*What you have to do*: From the entries below, give the number of lines where the word "white" occurs, and nothing else.

*Data section*:
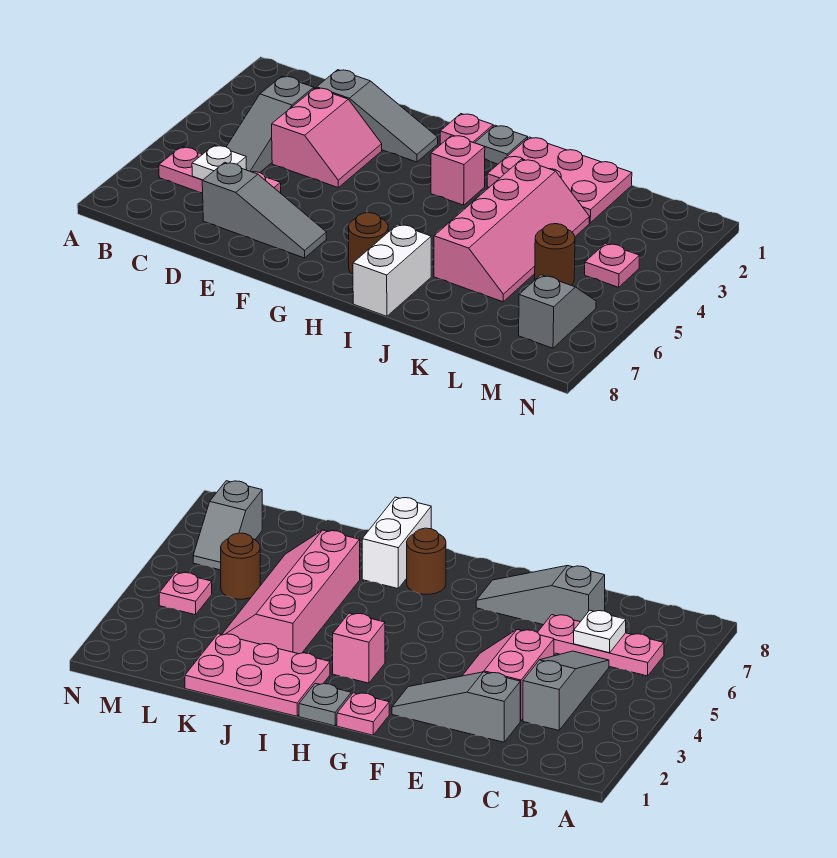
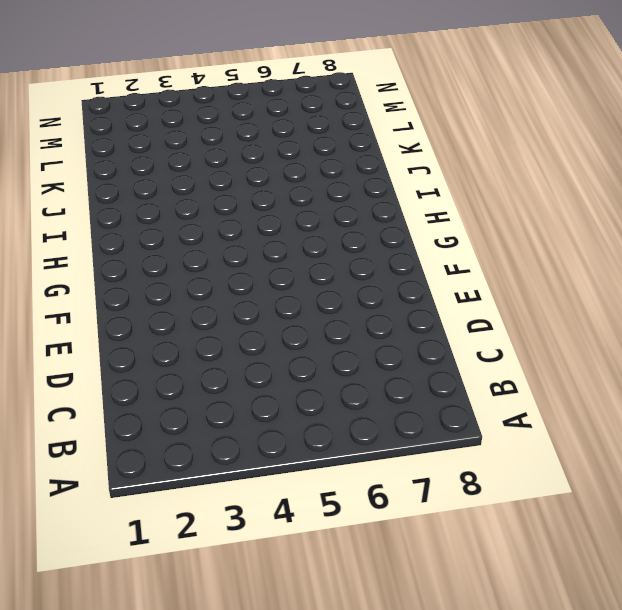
none -> pink plate B6:D6 level 1
none -> grey slope C3:C5 level 1 top 3
none -> grey slope D2:F2 level 1 top D

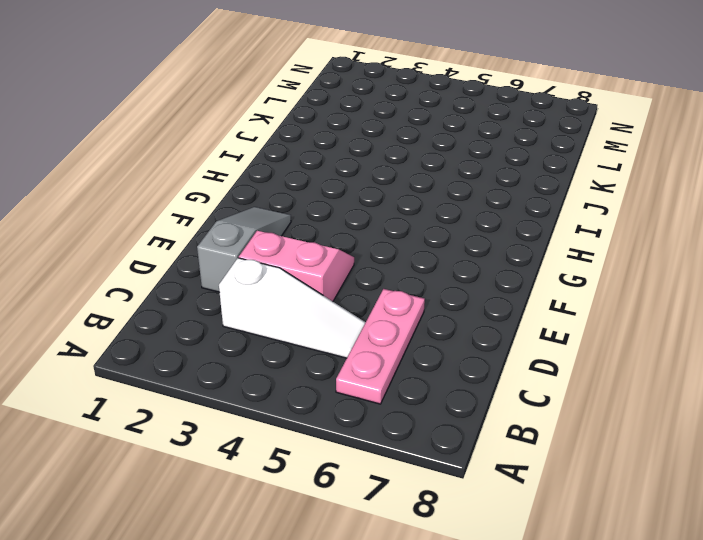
white slope C3:C5 level 1 top 3 -> grey slope C3:C5 level 1 top 3
none -> grey slope D7:F7 level 1 top D
none -> pink plate G1 level 1
none -> grey plate H1 level 1

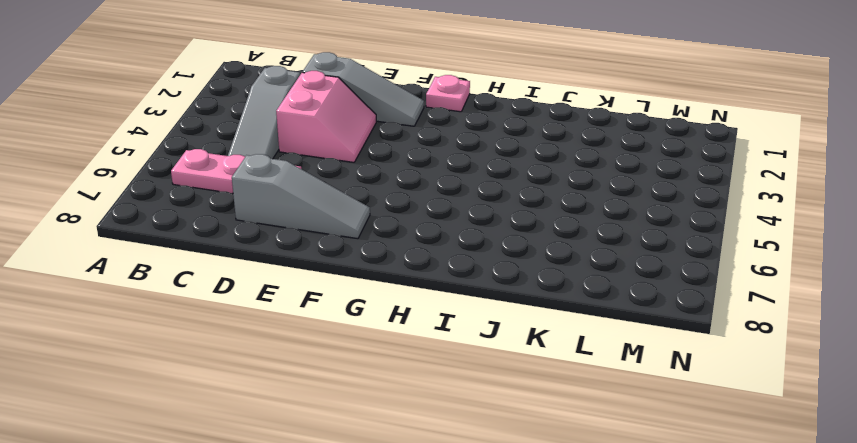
none -> grey plate H1 level 1
none -> pink brick H3 level 1
none -> brown round brick H7 level 1

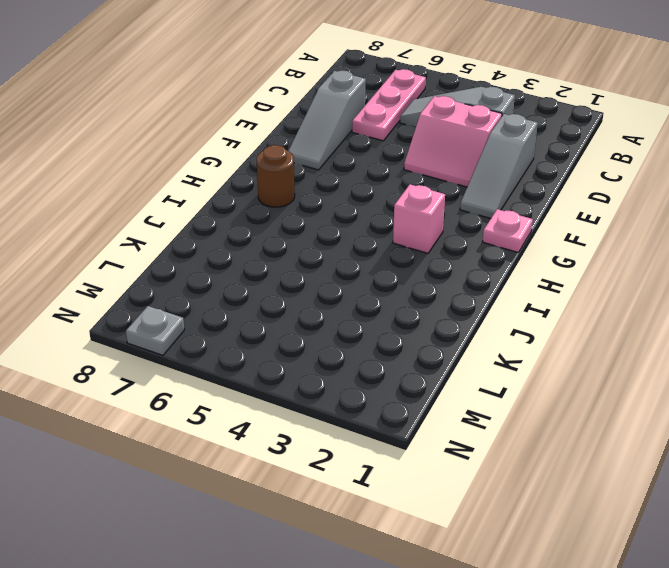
grey plate N7 level 1 -> grey plate H1 level 1
none -> pink plate I1:K2 level 1
none -> white brick I7:I8 level 1
none -> pink slope J3:K6 level 1 top J

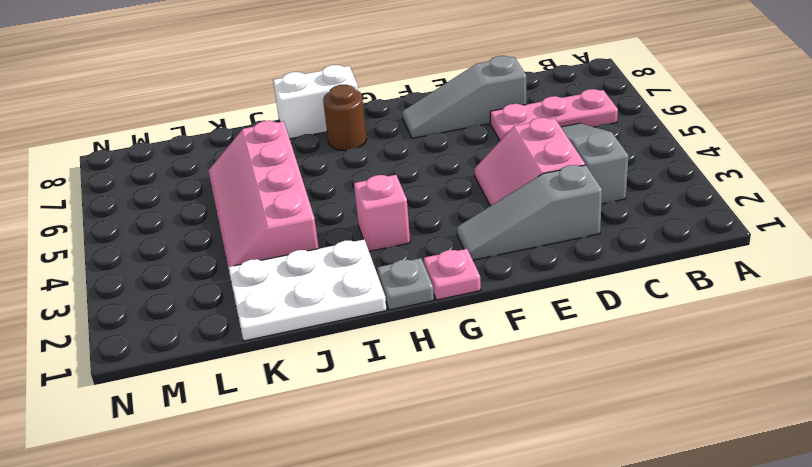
white brick H8:I8 level 1 -> white brick I7:I8 level 1
white plate I1:K2 level 1 -> pink plate I1:K2 level 1
none -> brown round brick L5 level 1
none -> pink plate M4 level 1
none -> grey slope M6:M7 level 1 top 7

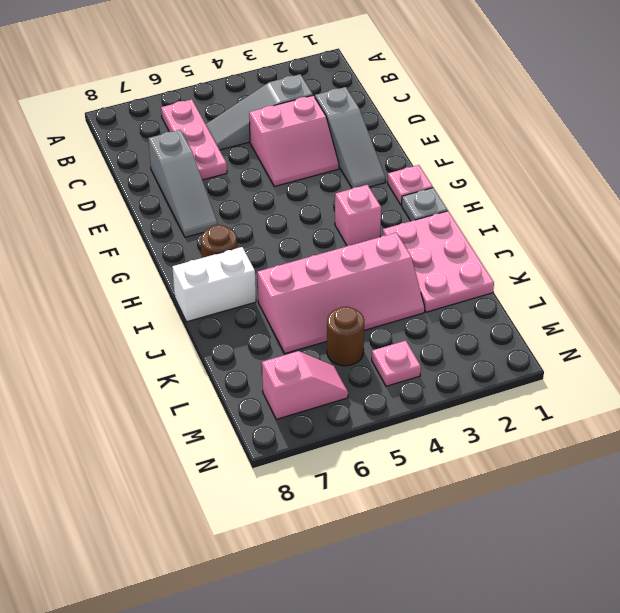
pink slope M6:M7 level 1 top 7 -> grey slope M6:M7 level 1 top 7
none -> white plate C6 level 2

*Your response*: 5